**Task to carry out:**
Please repeat the listing below in its entirety, exactly.

**Record excerpts:**
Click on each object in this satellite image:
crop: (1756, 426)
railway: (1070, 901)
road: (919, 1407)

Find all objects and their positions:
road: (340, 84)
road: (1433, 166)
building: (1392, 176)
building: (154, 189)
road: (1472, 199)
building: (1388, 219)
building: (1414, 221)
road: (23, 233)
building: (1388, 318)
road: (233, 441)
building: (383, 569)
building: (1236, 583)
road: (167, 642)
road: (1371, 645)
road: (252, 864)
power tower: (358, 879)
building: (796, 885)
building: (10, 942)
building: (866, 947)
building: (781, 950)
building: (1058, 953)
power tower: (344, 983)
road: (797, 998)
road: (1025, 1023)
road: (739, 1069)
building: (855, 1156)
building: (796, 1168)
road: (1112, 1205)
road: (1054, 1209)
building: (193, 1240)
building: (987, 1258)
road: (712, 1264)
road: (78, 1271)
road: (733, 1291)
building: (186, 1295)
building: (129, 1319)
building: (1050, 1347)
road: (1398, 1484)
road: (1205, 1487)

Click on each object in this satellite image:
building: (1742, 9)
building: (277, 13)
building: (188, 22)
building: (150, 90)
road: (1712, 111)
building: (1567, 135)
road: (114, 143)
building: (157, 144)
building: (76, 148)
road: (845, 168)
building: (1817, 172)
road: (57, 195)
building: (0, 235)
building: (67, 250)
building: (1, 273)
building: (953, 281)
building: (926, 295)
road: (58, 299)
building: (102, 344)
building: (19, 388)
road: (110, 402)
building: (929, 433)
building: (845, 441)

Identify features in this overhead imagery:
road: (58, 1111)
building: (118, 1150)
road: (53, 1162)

**Your response:**
Click on each object in this satellite image:
crop: (1756, 426)
railway: (1070, 901)
road: (919, 1407)

Find all objects and their positions:
road: (340, 84)
road: (1433, 166)
building: (1392, 176)
building: (154, 189)
road: (1472, 199)
building: (1388, 219)
building: (1414, 221)
road: (23, 233)
building: (1388, 318)
road: (233, 441)
building: (383, 569)
building: (1236, 583)
road: (167, 642)
road: (1371, 645)
road: (252, 864)
power tower: (358, 879)
building: (796, 885)
building: (10, 942)
building: (866, 947)
building: (781, 950)
building: (1058, 953)
power tower: (344, 983)
road: (797, 998)
road: (1025, 1023)
road: (739, 1069)
building: (855, 1156)
building: (796, 1168)
road: (1112, 1205)
road: (1054, 1209)
building: (193, 1240)
building: (987, 1258)
road: (712, 1264)
road: (78, 1271)
road: (733, 1291)
building: (186, 1295)
building: (129, 1319)
building: (1050, 1347)
road: (1398, 1484)
road: (1205, 1487)

Click on each object in this satellite image:
building: (1742, 9)
building: (277, 13)
building: (188, 22)
building: (150, 90)
road: (1712, 111)
building: (1567, 135)
road: (114, 143)
building: (157, 144)
building: (76, 148)
road: (845, 168)
building: (1817, 172)
road: (57, 195)
building: (0, 235)
building: (67, 250)
building: (1, 273)
building: (953, 281)
building: (926, 295)
road: (58, 299)
building: (102, 344)
building: (19, 388)
road: (110, 402)
building: (929, 433)
building: (845, 441)

Identify features in this overhead imagery:
road: (58, 1111)
building: (118, 1150)
road: (53, 1162)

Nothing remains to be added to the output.